• _Problem description_
Every line of the listing is returned unchanged, and every picture is dropped.

• _Input_
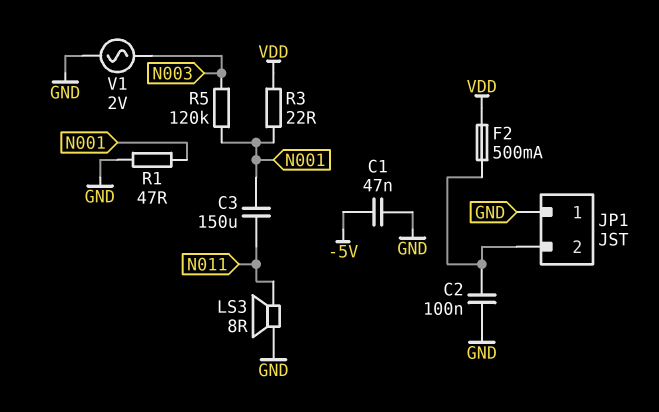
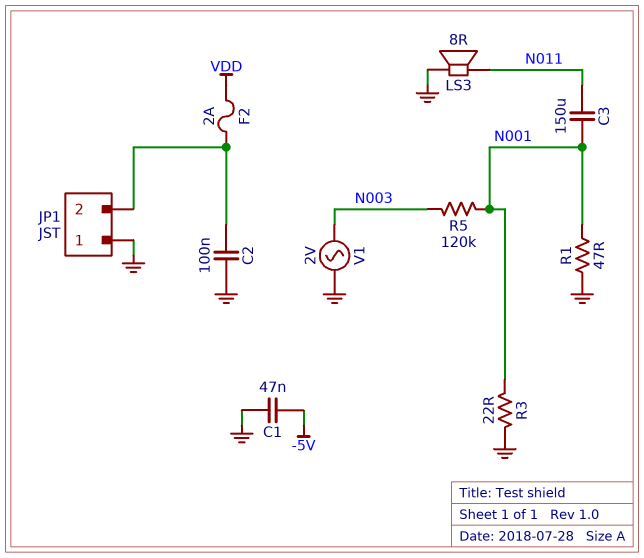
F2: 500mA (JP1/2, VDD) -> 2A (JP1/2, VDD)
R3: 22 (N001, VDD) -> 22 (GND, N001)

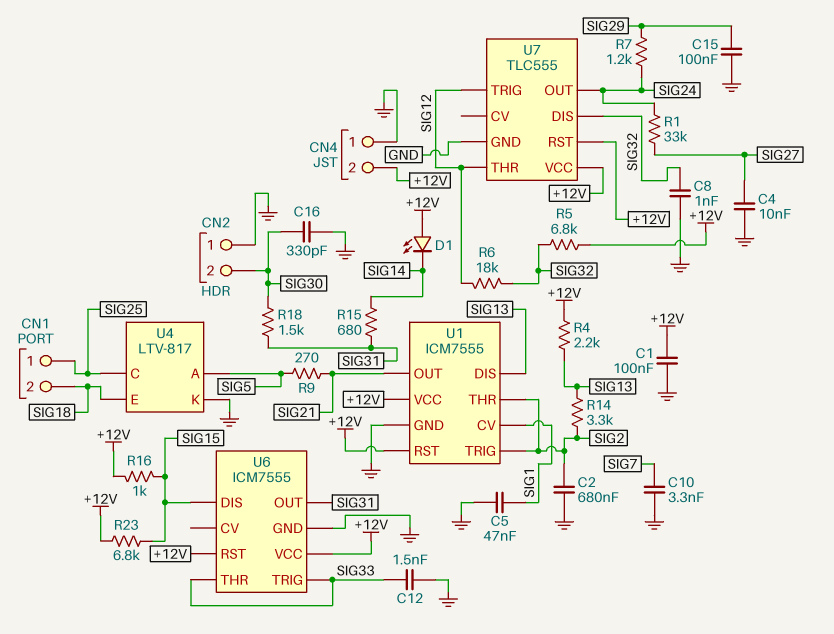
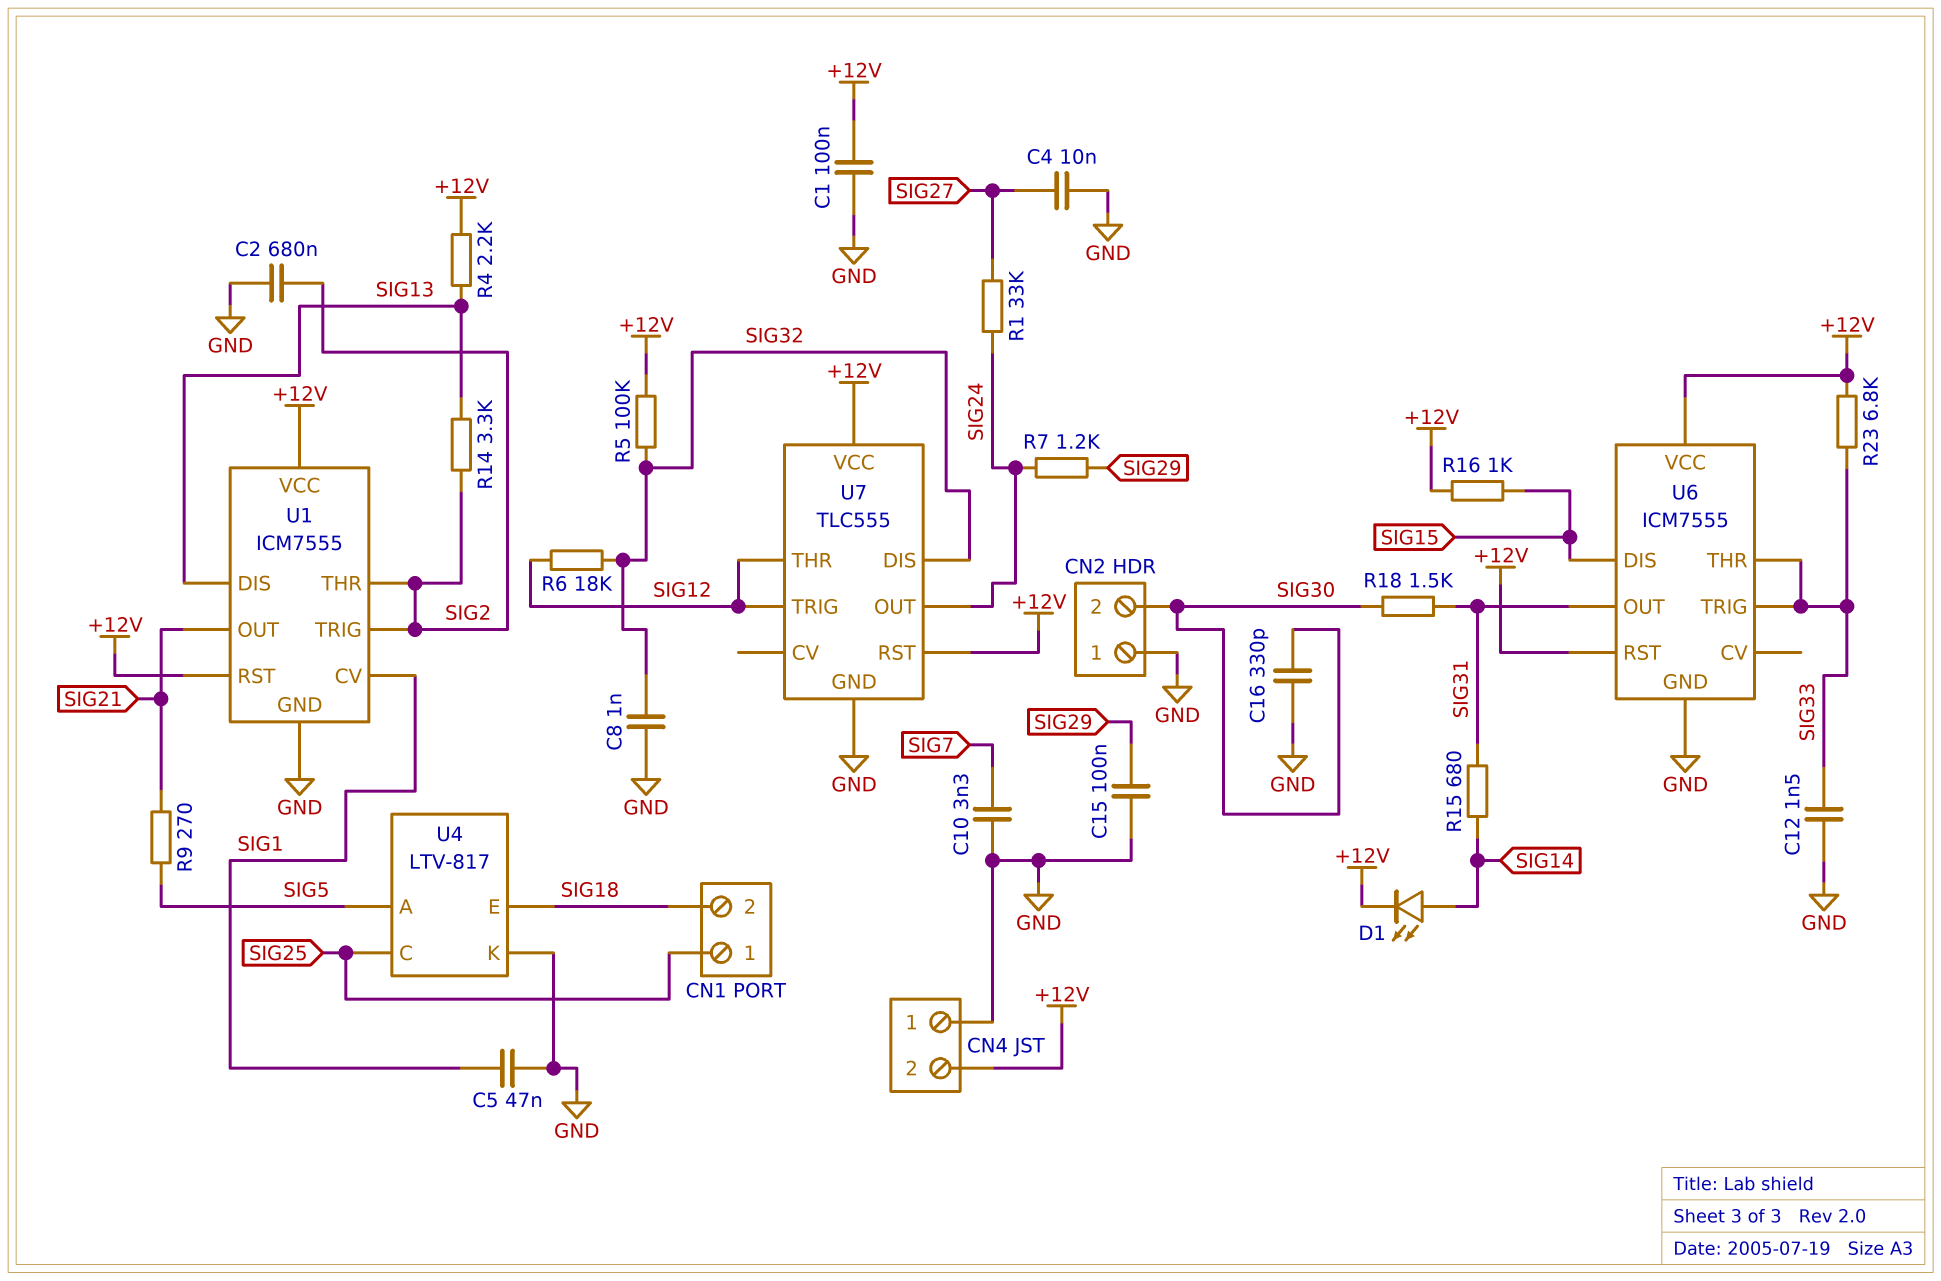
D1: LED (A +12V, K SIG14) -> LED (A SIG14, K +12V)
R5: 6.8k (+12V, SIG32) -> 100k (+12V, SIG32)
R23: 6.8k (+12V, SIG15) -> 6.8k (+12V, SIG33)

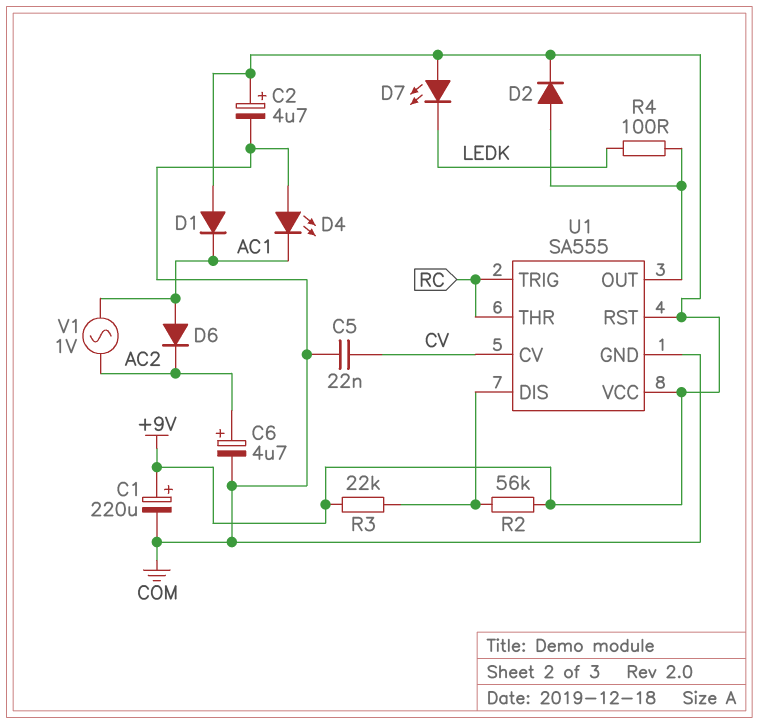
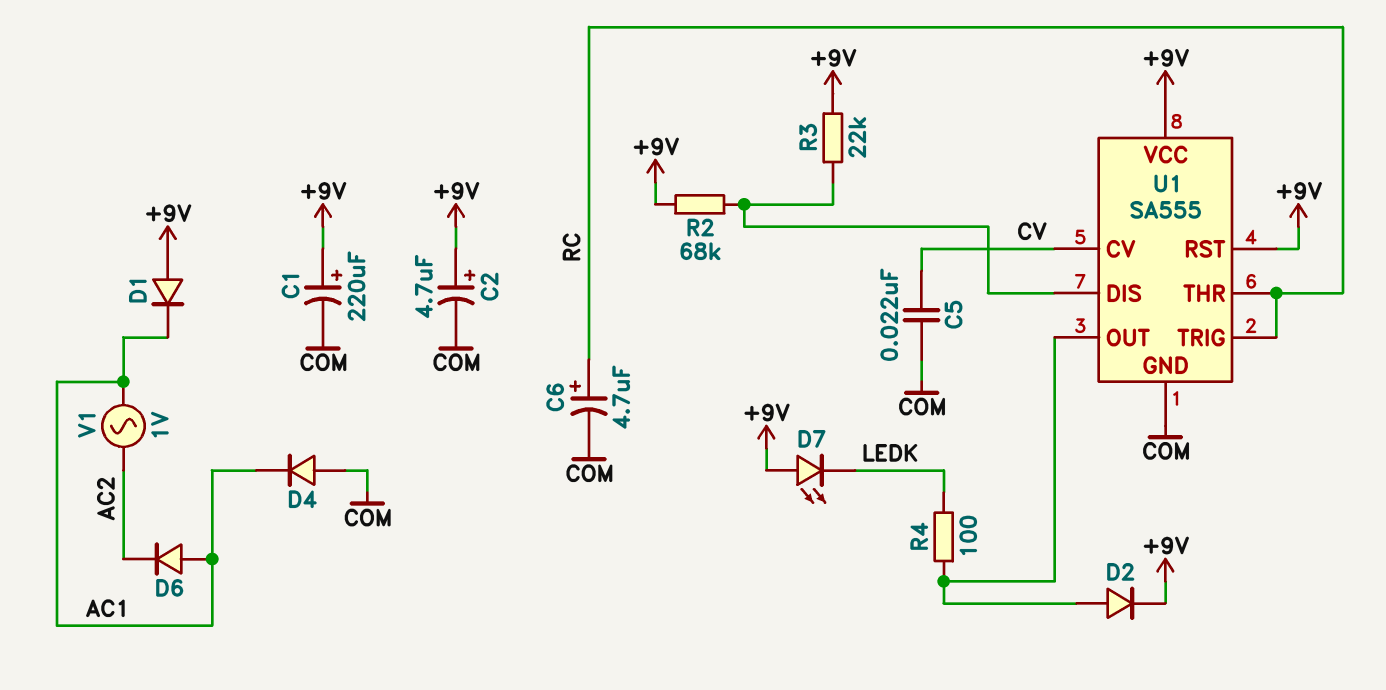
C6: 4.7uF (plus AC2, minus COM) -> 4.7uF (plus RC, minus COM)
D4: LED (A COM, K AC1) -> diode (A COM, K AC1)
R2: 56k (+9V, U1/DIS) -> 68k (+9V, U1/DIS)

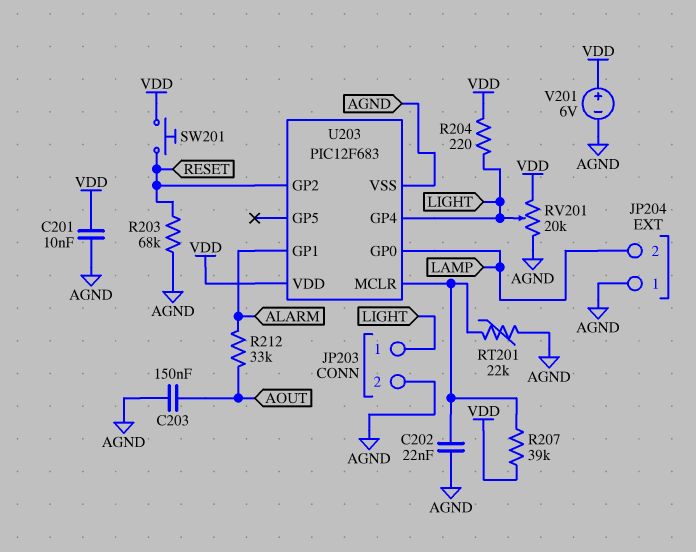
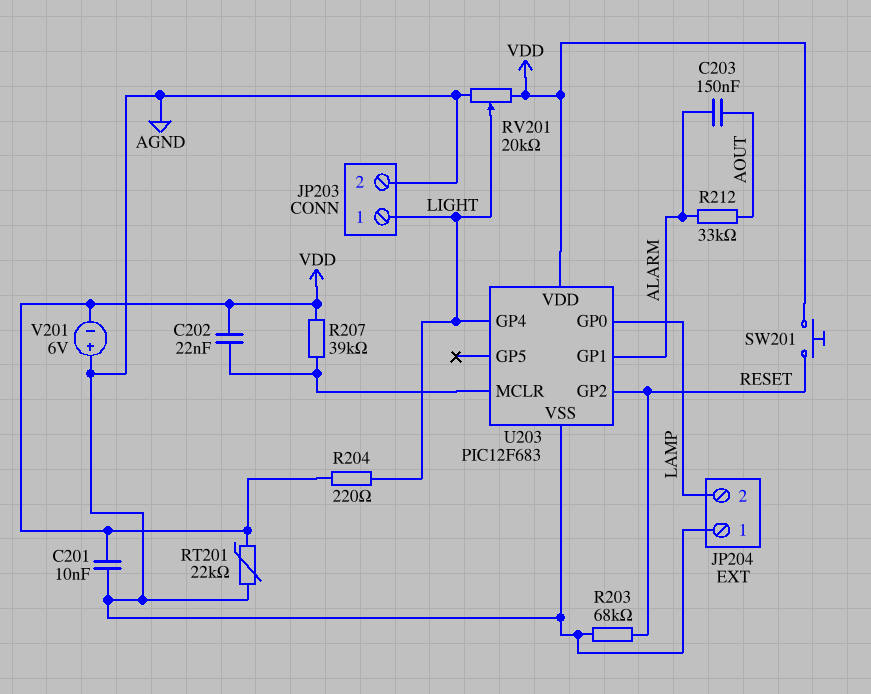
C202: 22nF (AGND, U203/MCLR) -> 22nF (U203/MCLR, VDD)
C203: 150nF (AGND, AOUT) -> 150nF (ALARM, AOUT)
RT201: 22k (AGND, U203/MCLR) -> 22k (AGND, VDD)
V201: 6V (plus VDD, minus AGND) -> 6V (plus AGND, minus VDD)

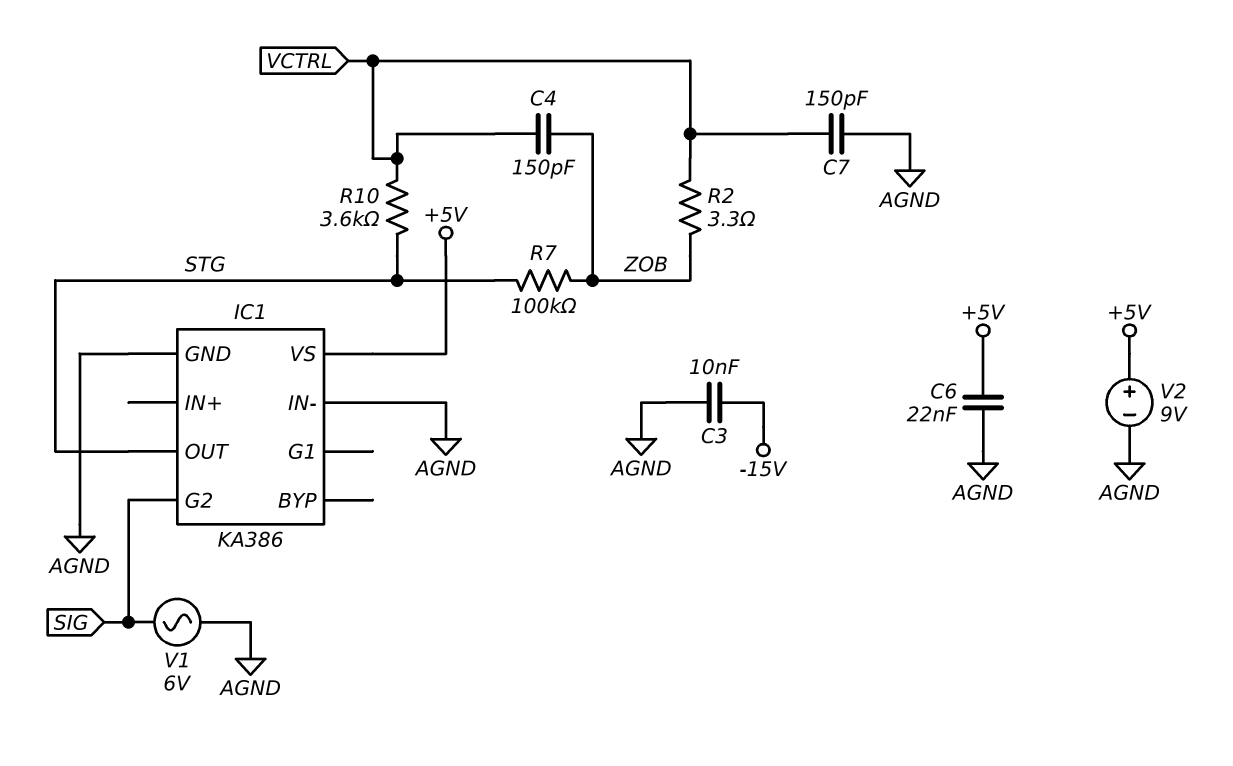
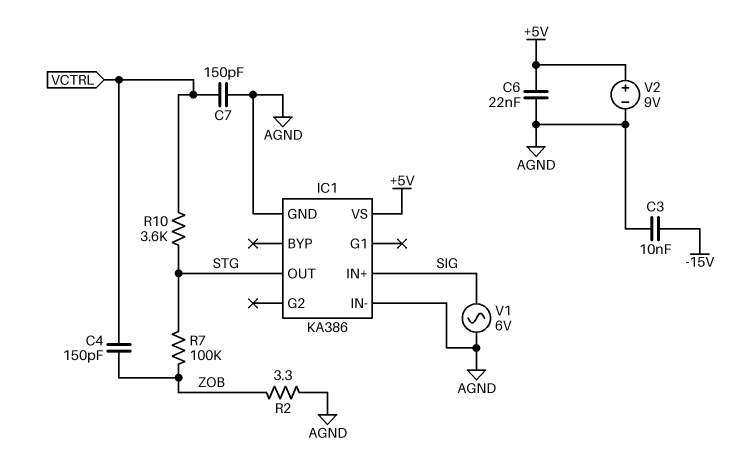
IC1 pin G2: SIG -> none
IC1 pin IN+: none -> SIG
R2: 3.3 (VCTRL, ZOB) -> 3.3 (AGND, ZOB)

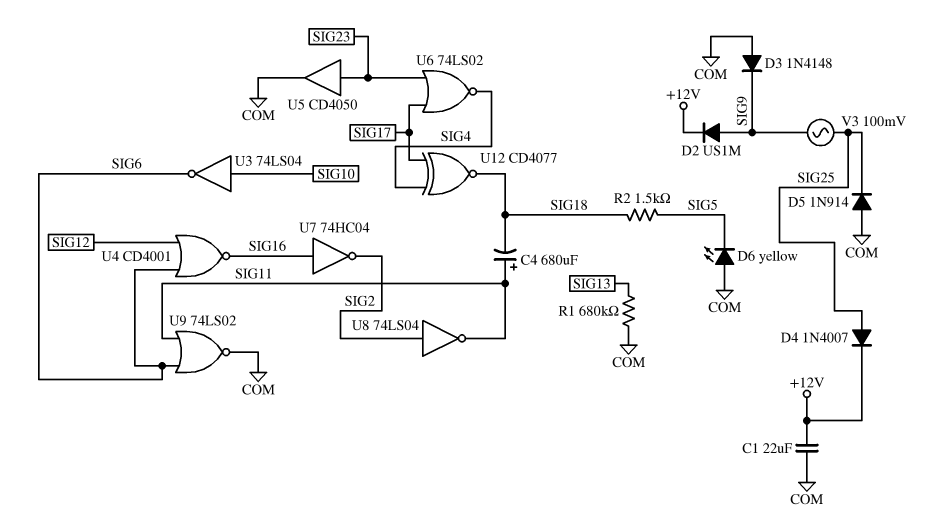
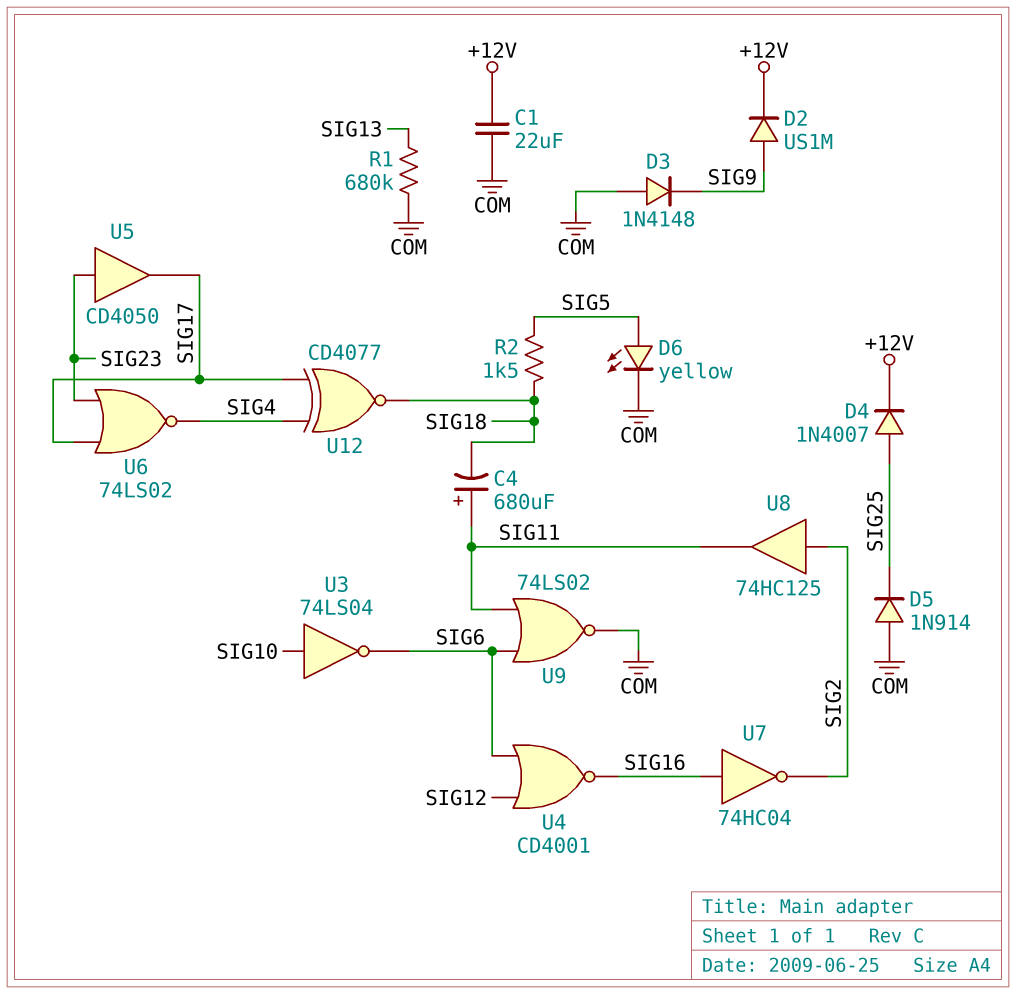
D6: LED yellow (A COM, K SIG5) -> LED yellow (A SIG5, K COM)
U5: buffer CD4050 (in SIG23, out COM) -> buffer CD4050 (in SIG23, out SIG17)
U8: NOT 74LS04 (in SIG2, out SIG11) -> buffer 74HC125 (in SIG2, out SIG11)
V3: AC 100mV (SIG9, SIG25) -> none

• _Result of this exercise_
F2: 500mA (JP1/2, VDD) -> 2A (JP1/2, VDD)
R3: 22 (N001, VDD) -> 22 (GND, N001)

D1: LED (A +12V, K SIG14) -> LED (A SIG14, K +12V)
R5: 6.8k (+12V, SIG32) -> 100k (+12V, SIG32)
R23: 6.8k (+12V, SIG15) -> 6.8k (+12V, SIG33)

C6: 4.7uF (plus AC2, minus COM) -> 4.7uF (plus RC, minus COM)
D4: LED (A COM, K AC1) -> diode (A COM, K AC1)
R2: 56k (+9V, U1/DIS) -> 68k (+9V, U1/DIS)

C202: 22nF (AGND, U203/MCLR) -> 22nF (U203/MCLR, VDD)
C203: 150nF (AGND, AOUT) -> 150nF (ALARM, AOUT)
RT201: 22k (AGND, U203/MCLR) -> 22k (AGND, VDD)
V201: 6V (plus VDD, minus AGND) -> 6V (plus AGND, minus VDD)

IC1 pin G2: SIG -> none
IC1 pin IN+: none -> SIG
R2: 3.3 (VCTRL, ZOB) -> 3.3 (AGND, ZOB)

D6: LED yellow (A COM, K SIG5) -> LED yellow (A SIG5, K COM)
U5: buffer CD4050 (in SIG23, out COM) -> buffer CD4050 (in SIG23, out SIG17)
U8: NOT 74LS04 (in SIG2, out SIG11) -> buffer 74HC125 (in SIG2, out SIG11)
V3: AC 100mV (SIG9, SIG25) -> none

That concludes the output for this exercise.